• [Exercise brief]: Would you copy only the lines below, from the one containing "turquoise donut: 7 -> 6" through the very last one, leaving the pictures out?

• [Object state change records]:
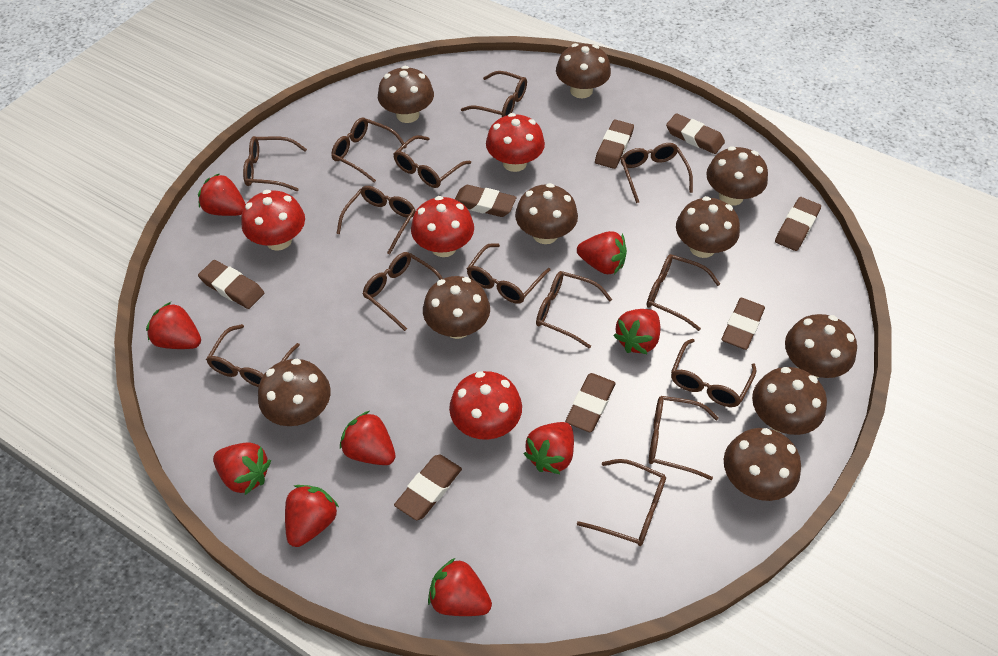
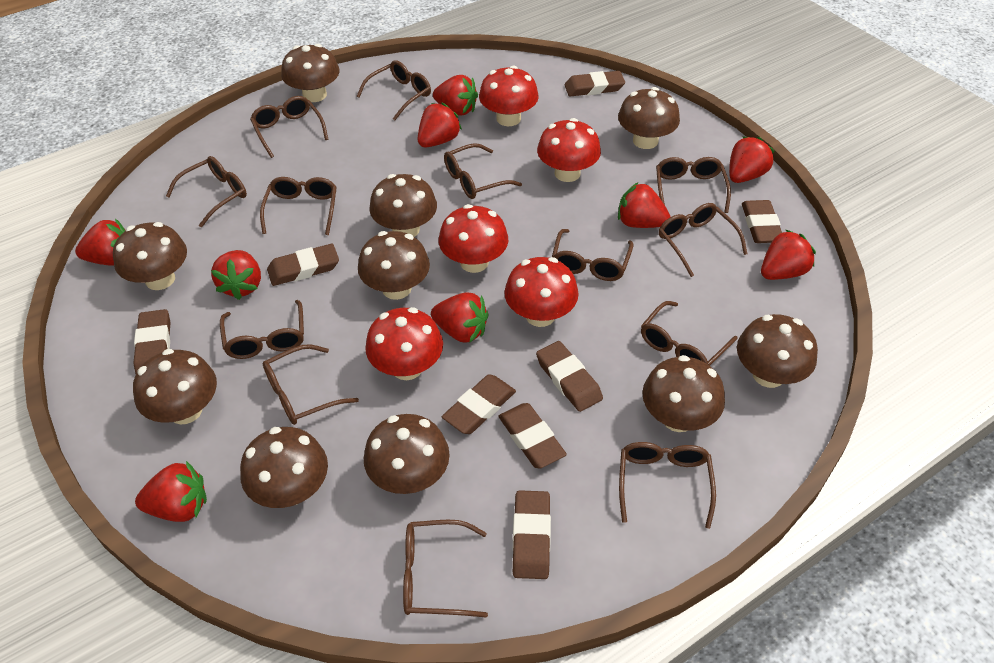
brown glasses: 14 -> 13
red mushroom: 4 -> 5

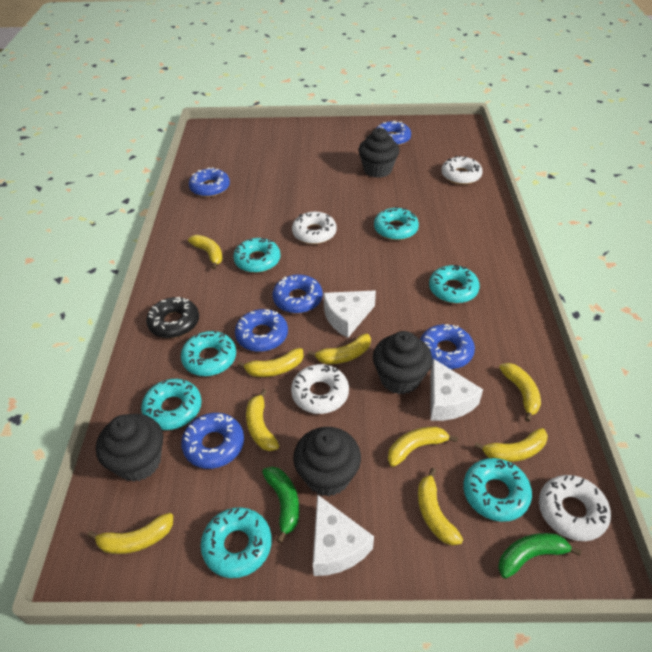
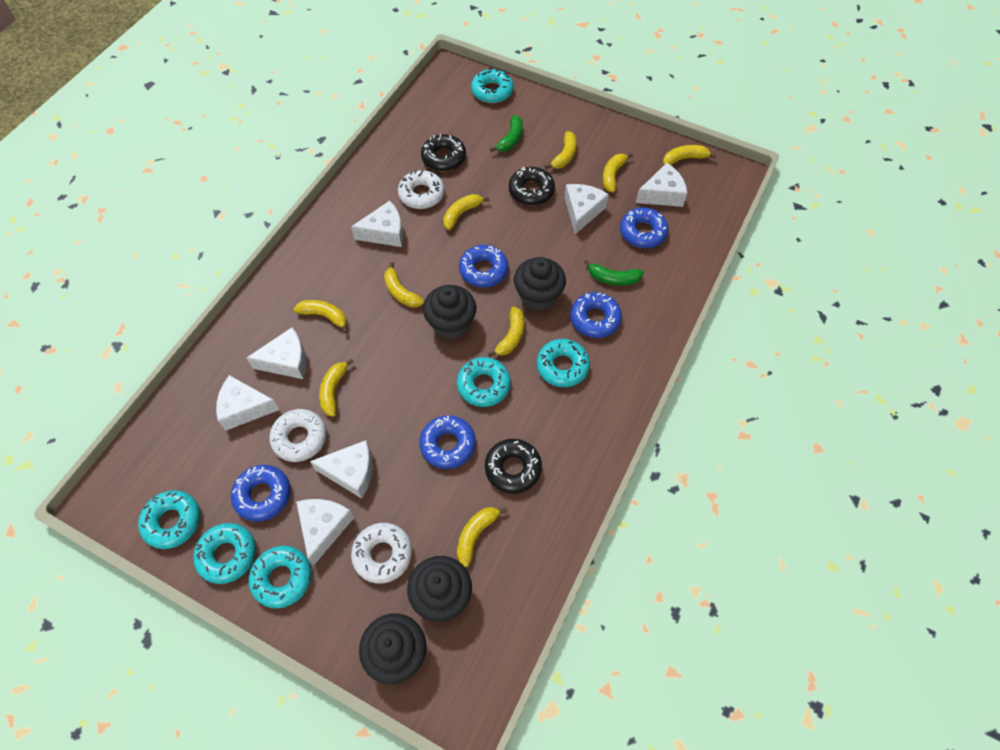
black donut: 1 -> 3
blue donut: 6 -> 5
turquoise donut: 7 -> 6
white cheese: 3 -> 7
white donut: 4 -> 3

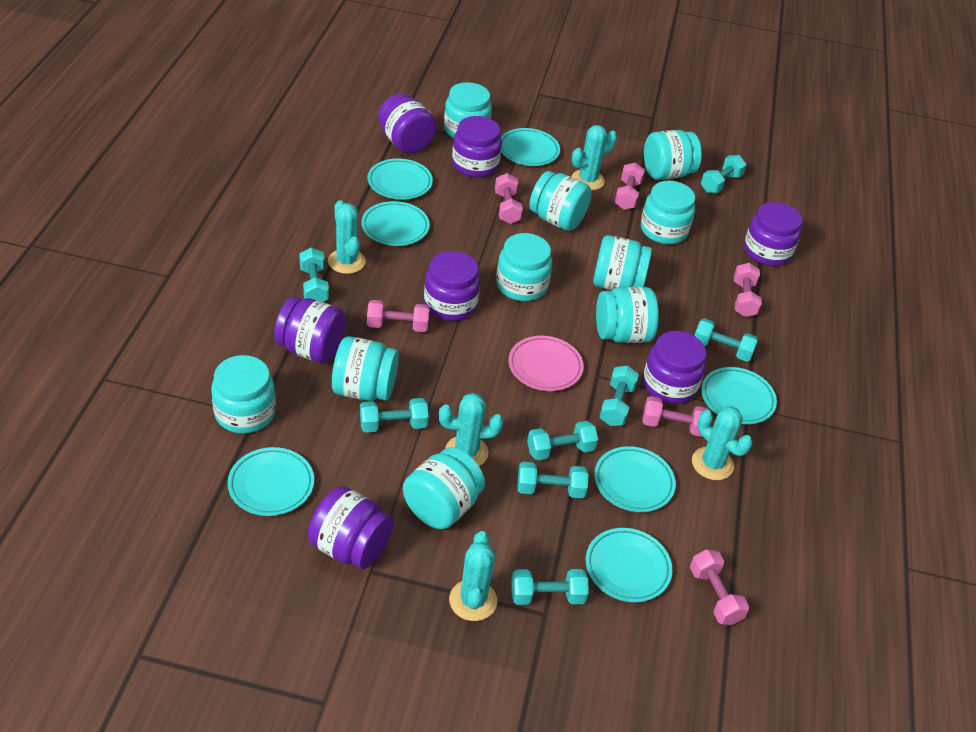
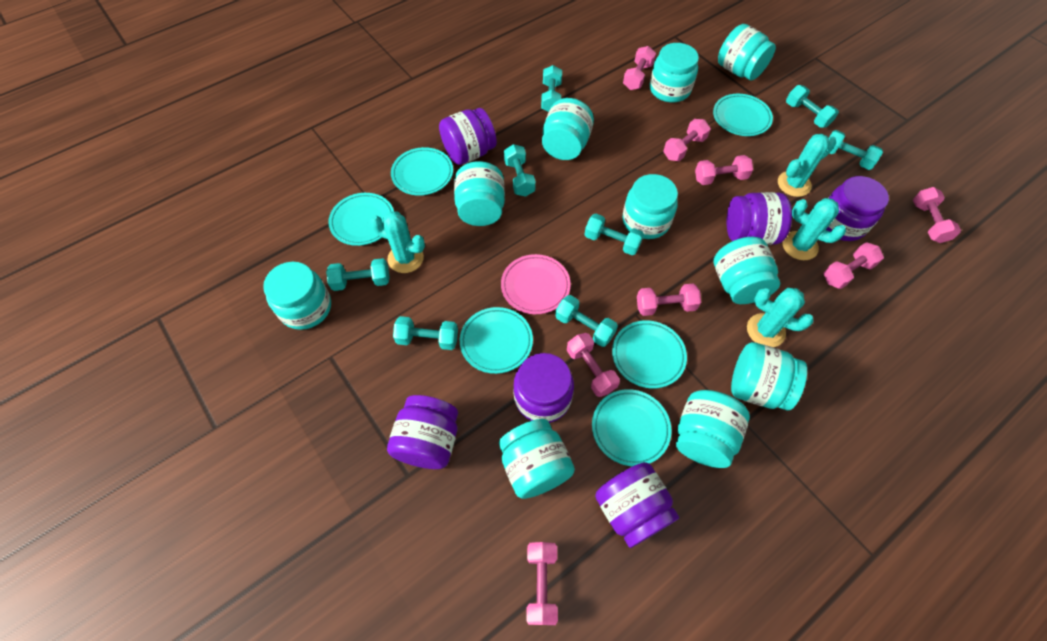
pink dumbbell: 6 -> 8
purple jar: 7 -> 6
turquoise cactus: 5 -> 4
turquoise plate: 7 -> 6

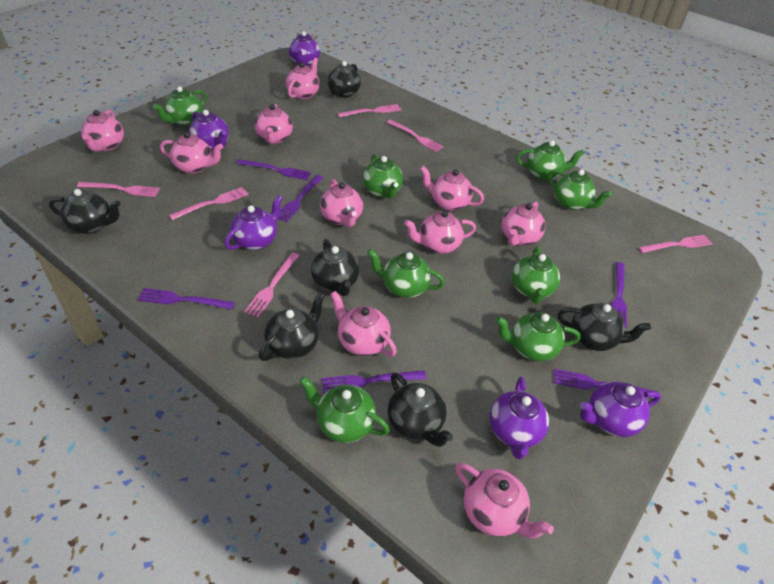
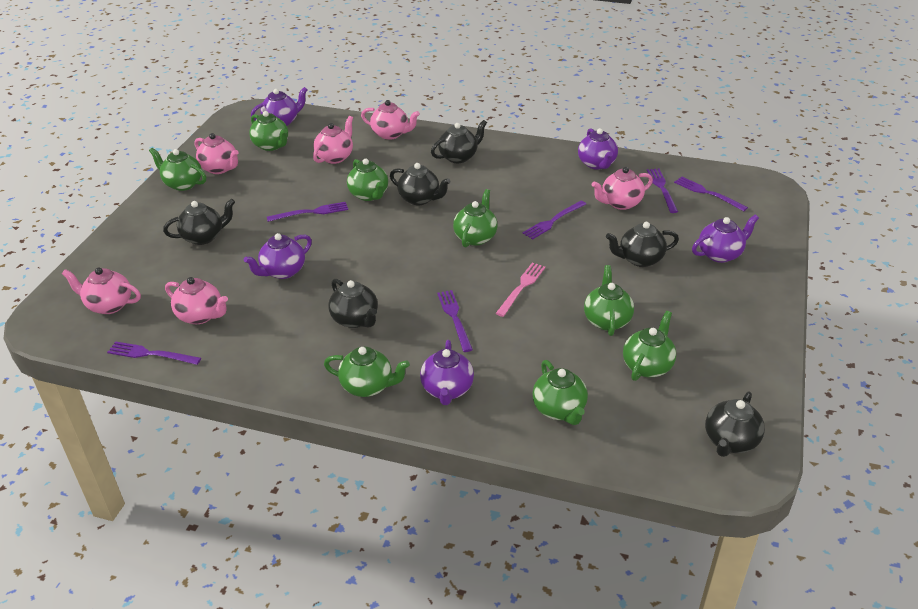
pink fork: 6 -> 1
pink teapot: 10 -> 6

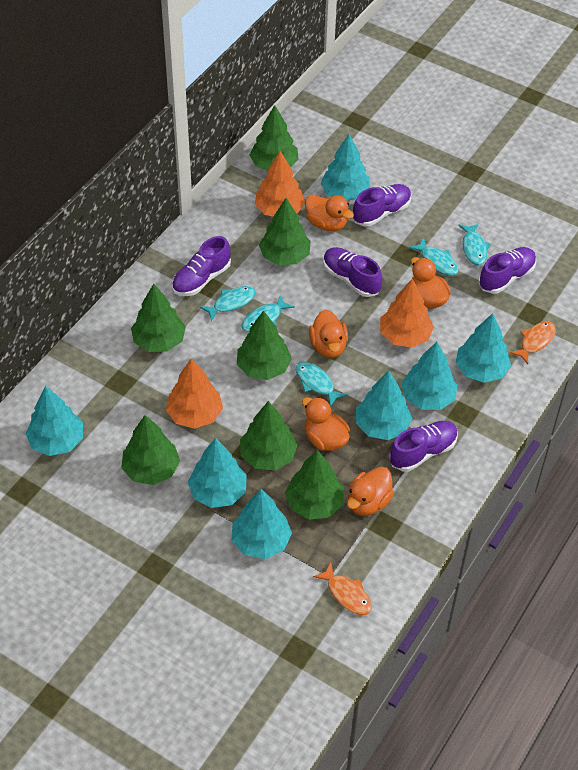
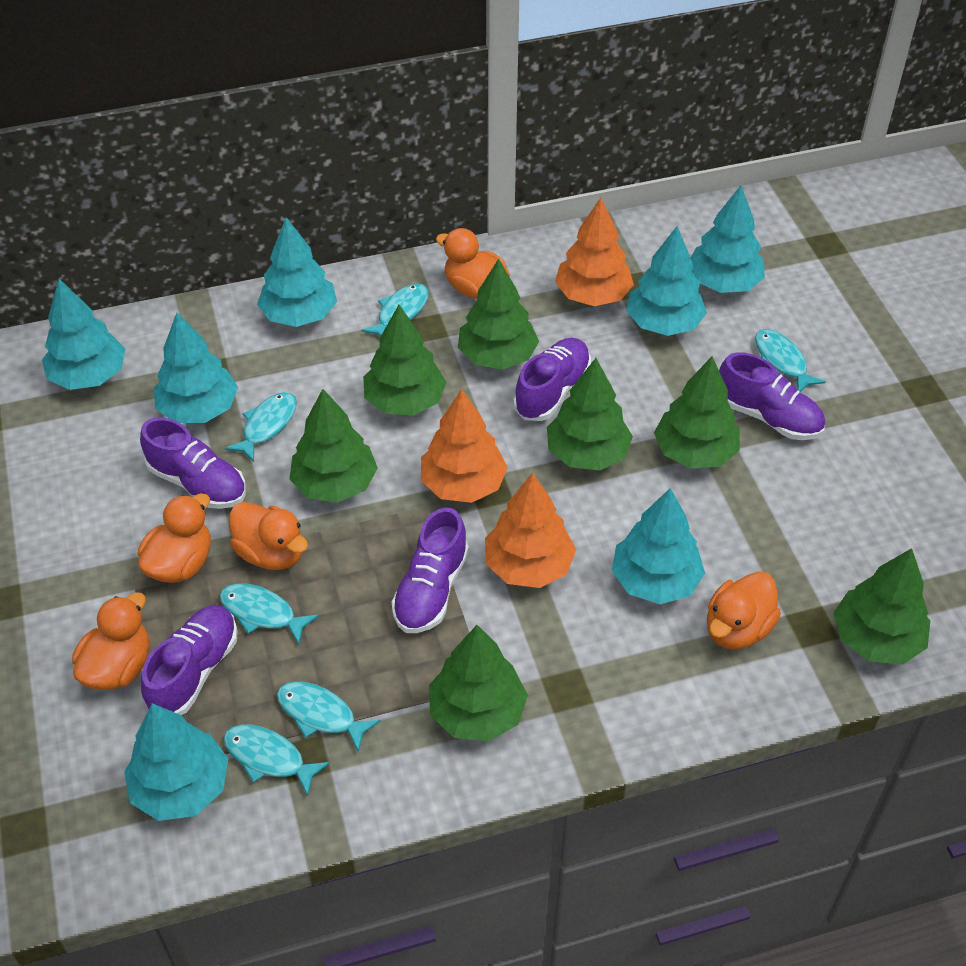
orange fish: 2 -> 0
turquoise fish: 5 -> 6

• [Answer section]:
turquoise donut: 7 -> 6
white cheese: 3 -> 7
white donut: 4 -> 3

pink dumbbell: 6 -> 8
purple jar: 7 -> 6
turquoise cactus: 5 -> 4
turquoise plate: 7 -> 6

pink fork: 6 -> 1
pink teapot: 10 -> 6

orange fish: 2 -> 0
turquoise fish: 5 -> 6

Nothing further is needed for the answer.